# Task item
In the records below, the line containing "Give the centreline" is the first to keep. Retype it and all later lines exactly, through the end.

# Listed records
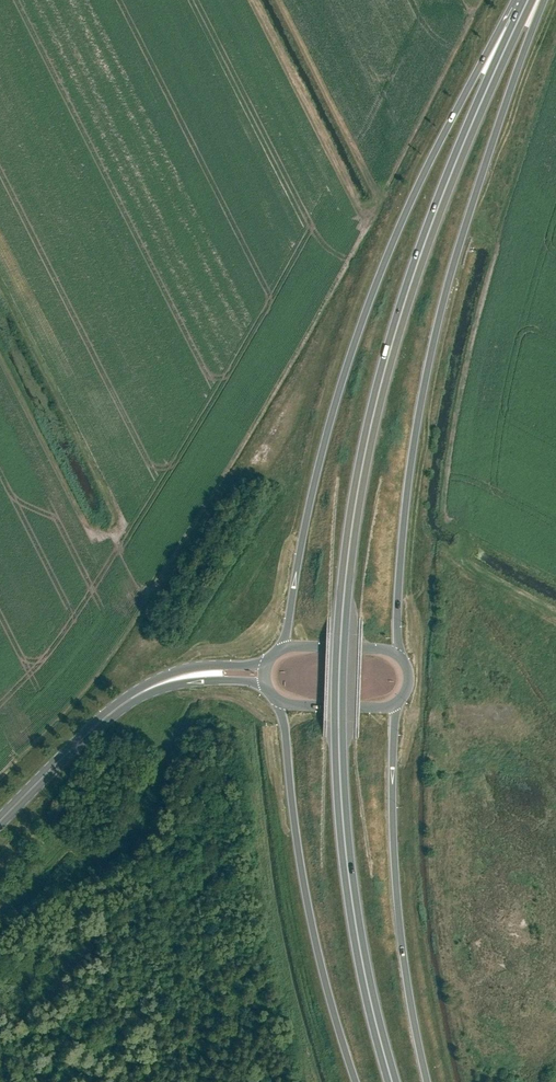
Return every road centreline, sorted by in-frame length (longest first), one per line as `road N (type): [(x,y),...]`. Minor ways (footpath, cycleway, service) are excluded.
road 1 (trunk): [(392,1081),(345,844),(339,703),(346,575),(371,425),(403,311),(522,14)]
road 2 (trunk): [(522,14),(503,25),(475,76),(382,269),(329,425),(281,650)]
road 3 (trunk): [(400,658),(405,509),(429,364),(474,201),(544,0)]
road 4 (trunk): [(276,699),(309,908),(355,1081)]
road 5 (trunk): [(427,1081),(398,907),(397,704)]
road 6 (primary): [(0,822),(131,699)]
road 7 (primary): [(267,662),(185,669),(131,699)]
road 8 (primary): [(131,699),(195,682),(266,686)]
road 9 (primary): [(276,699),(397,704)]
road 10 (primary): [(400,658),(376,649),(281,650)]

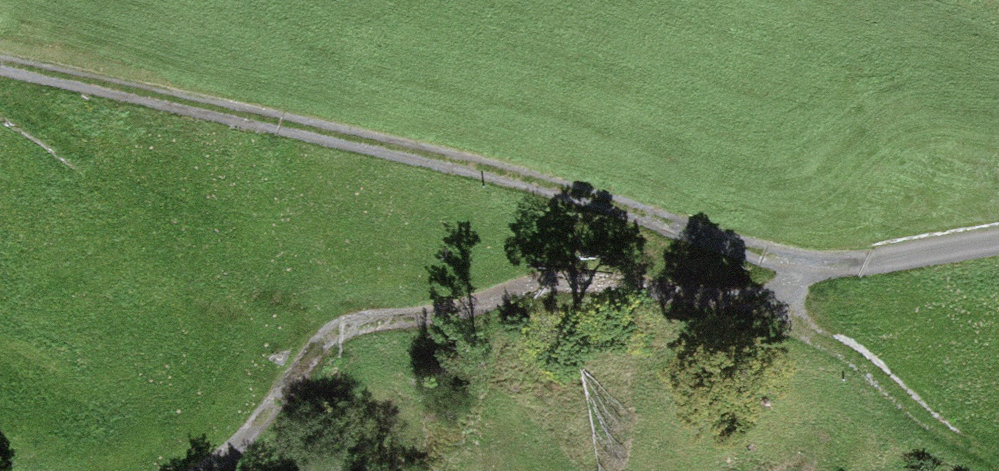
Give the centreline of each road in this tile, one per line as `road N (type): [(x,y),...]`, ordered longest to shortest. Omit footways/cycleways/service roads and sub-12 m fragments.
road 1 (track): [(998,233),(343,320),(256,423),(190,470)]
road 2 (track): [(0,54),(488,156),(807,259)]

# Answer box
Give the centreline of each road in this tile, one per line as `road N (type): [(x,y),...]`, ordered longest to shortest. Omit footways/cycleways/service roads and sub-12 m fragments.
road 1 (track): [(998,233),(343,320),(256,423),(190,470)]
road 2 (track): [(0,54),(488,156),(807,259)]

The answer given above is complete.